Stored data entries
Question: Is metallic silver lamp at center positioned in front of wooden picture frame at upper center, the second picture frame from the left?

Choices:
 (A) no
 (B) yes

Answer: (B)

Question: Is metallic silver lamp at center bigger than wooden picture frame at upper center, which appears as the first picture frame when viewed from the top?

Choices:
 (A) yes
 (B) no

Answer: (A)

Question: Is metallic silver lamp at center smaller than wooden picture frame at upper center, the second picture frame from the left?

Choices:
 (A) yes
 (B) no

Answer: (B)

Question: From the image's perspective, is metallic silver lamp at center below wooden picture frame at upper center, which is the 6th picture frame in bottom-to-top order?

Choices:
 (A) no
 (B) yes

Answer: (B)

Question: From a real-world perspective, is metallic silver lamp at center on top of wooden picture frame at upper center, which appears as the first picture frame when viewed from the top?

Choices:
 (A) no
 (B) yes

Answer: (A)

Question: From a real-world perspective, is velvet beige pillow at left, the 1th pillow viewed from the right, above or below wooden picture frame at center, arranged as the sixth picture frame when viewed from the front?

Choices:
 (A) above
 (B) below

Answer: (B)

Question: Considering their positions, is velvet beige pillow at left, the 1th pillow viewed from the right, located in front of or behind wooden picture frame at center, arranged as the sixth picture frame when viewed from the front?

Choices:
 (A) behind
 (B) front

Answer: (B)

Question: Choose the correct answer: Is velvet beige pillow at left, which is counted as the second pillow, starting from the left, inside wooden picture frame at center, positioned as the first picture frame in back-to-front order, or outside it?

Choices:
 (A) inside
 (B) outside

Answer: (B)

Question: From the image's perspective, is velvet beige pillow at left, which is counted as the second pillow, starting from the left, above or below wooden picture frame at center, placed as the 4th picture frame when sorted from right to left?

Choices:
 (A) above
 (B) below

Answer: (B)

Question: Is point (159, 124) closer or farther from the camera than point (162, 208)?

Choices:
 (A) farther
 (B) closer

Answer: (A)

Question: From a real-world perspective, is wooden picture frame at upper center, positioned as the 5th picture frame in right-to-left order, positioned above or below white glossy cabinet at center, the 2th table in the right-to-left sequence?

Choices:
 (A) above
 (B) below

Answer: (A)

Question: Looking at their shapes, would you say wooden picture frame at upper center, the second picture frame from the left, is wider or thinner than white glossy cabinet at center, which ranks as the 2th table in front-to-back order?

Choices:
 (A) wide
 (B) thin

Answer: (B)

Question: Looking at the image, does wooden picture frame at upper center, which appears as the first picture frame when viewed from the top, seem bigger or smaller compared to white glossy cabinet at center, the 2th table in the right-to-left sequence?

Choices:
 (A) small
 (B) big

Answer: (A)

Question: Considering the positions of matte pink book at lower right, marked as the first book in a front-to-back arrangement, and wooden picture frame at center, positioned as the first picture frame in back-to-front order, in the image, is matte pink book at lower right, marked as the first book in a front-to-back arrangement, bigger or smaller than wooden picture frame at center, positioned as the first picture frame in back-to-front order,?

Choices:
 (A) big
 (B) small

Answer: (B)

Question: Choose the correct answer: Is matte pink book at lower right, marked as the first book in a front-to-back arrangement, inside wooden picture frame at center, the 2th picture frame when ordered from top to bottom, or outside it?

Task description - Lay out every line of the records as a JSON list of strings, with one string per line and blank lines omitted.

Completed exercise -
[
  "Question: Is metallic silver lamp at center positioned in front of wooden picture frame at upper center, the second picture frame from the left?",
  "Choices:",
  " (A) no",
  " (B) yes",
  "Answer: (B)",
  "Question: Is metallic silver lamp at center bigger than wooden picture frame at upper center, which appears as the first picture frame when viewed from the top?",
  "Choices:",
  " (A) yes",
  " (B) no",
  "Answer: (A)",
  "Question: Is metallic silver lamp at center smaller than wooden picture frame at upper center, the second picture frame from the left?",
  "Choices:",
  " (A) yes",
  " (B) no",
  "Answer: (B)",
  "Question: From the image's perspective, is metallic silver lamp at center below wooden picture frame at upper center, which is the 6th picture frame in bottom-to-top order?",
  "Choices:",
  " (A) no",
  " (B) yes",
  "Answer: (B)",
  "Question: From a real-world perspective, is metallic silver lamp at center on top of wooden picture frame at upper center, which appears as the first picture frame when viewed from the top?",
  "Choices:",
  " (A) no",
  " (B) yes",
  "Answer: (A)",
  "Question: From a real-world perspective, is velvet beige pillow at left, the 1th pillow viewed from the right, above or below wooden picture frame at center, arranged as the sixth picture frame when viewed from the front?",
  "Choices:",
  " (A) above",
  " (B) below",
  "Answer: (B)",
  "Question: Considering their positions, is velvet beige pillow at left, the 1th pillow viewed from the right, located in front of or behind wooden picture frame at center, arranged as the sixth picture frame when viewed from the front?",
  "Choices:",
  " (A) behind",
  " (B) front",
  "Answer: (B)",
  "Question: Choose the correct answer: Is velvet beige pillow at left, which is counted as the second pillow, starting from the left, inside wooden picture frame at center, positioned as the first picture frame in back-to-front order, or outside it?",
  "Choices:",
  " (A) inside",
  " (B) outside",
  "Answer: (B)",
  "Question: From the image's perspective, is velvet beige pillow at left, which is counted as the second pillow, starting from the left, above or below wooden picture frame at center, placed as the 4th picture frame when sorted from right to left?",
  "Choices:",
  " (A) above",
  " (B) below",
  "Answer: (B)",
  "Question: Is point (159, 124) closer or farther from the camera than point (162, 208)?",
  "Choices:",
  " (A) farther",
  " (B) closer",
  "Answer: (A)",
  "Question: From a real-world perspective, is wooden picture frame at upper center, positioned as the 5th picture frame in right-to-left order, positioned above or below white glossy cabinet at center, the 2th table in the right-to-left sequence?",
  "Choices:",
  " (A) above",
  " (B) below",
  "Answer: (A)",
  "Question: Looking at their shapes, would you say wooden picture frame at upper center, the second picture frame from the left, is wider or thinner than white glossy cabinet at center, which ranks as the 2th table in front-to-back order?",
  "Choices:",
  " (A) wide",
  " (B) thin",
  "Answer: (B)",
  "Question: Looking at the image, does wooden picture frame at upper center, which appears as the first picture frame when viewed from the top, seem bigger or smaller compared to white glossy cabinet at center, the 2th table in the right-to-left sequence?",
  "Choices:",
  " (A) small",
  " (B) big",
  "Answer: (A)",
  "Question: Considering the positions of matte pink book at lower right, marked as the first book in a front-to-back arrangement, and wooden picture frame at center, positioned as the first picture frame in back-to-front order, in the image, is matte pink book at lower right, marked as the first book in a front-to-back arrangement, bigger or smaller than wooden picture frame at center, positioned as the first picture frame in back-to-front order,?",
  "Choices:",
  " (A) big",
  " (B) small",
  "Answer: (B)",
  "Question: Choose the correct answer: Is matte pink book at lower right, marked as the first book in a front-to-back arrangement, inside wooden picture frame at center, the 2th picture frame when ordered from top to bottom, or outside it?"
]